Coordinate-based object records
————————

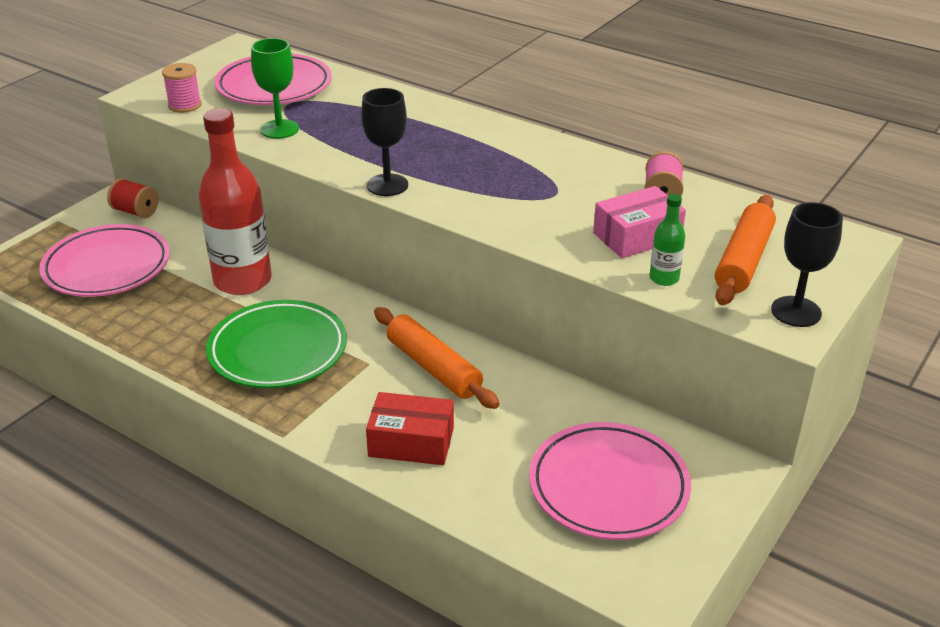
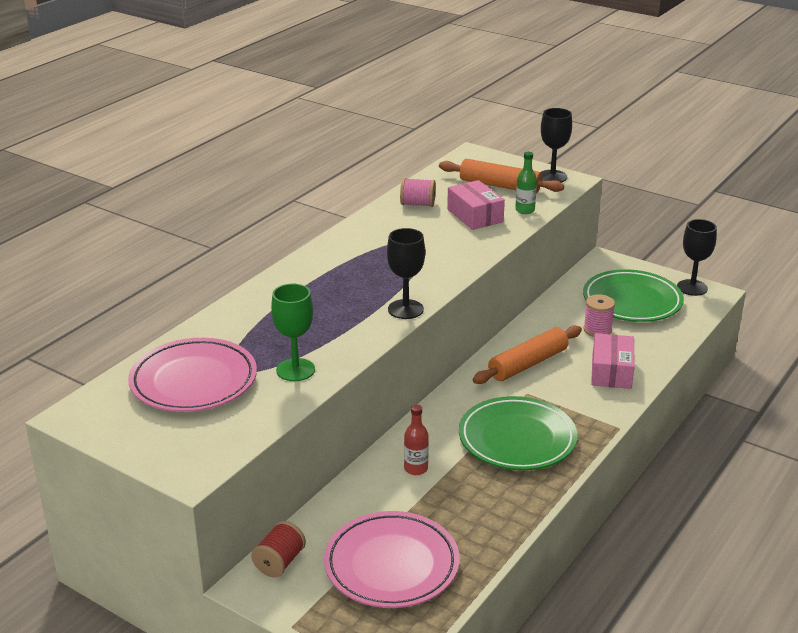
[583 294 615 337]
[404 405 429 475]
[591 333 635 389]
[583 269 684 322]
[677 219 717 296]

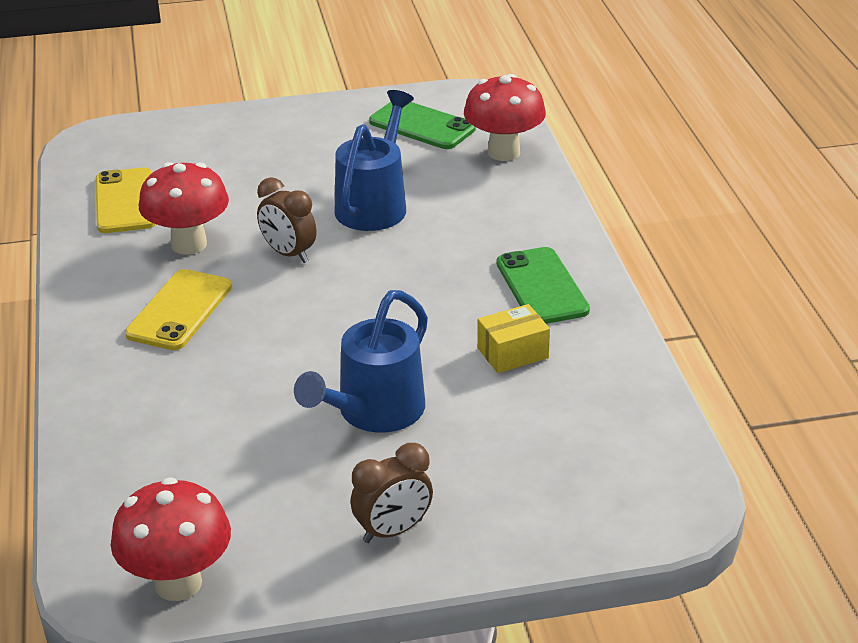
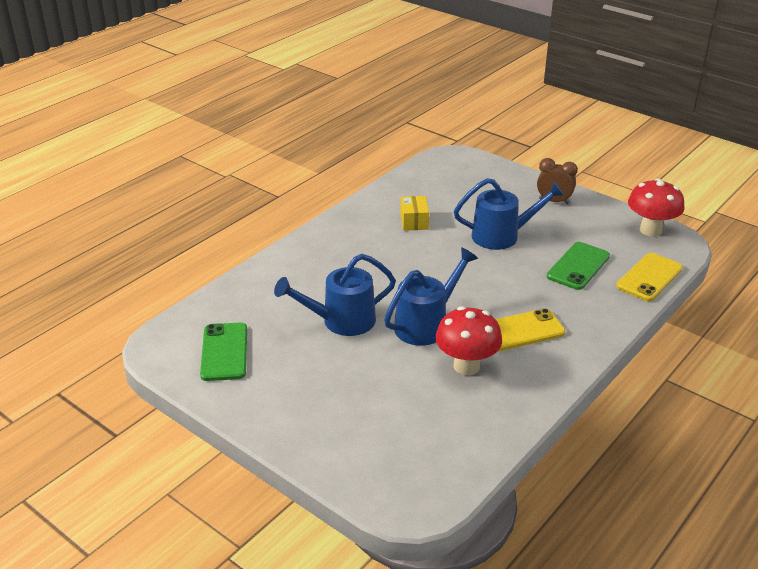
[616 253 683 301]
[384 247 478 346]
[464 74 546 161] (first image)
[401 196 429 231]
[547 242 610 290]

————————

• _Exercise directions_:
Write out each entry exactly as given, omitting any picture.

• _Task result_:
[583 294 615 337]
[404 405 429 475]
[591 333 635 389]
[583 269 684 322]
[677 219 717 296]

[616 253 683 301]
[384 247 478 346]
[464 74 546 161] (first image)
[401 196 429 231]
[547 242 610 290]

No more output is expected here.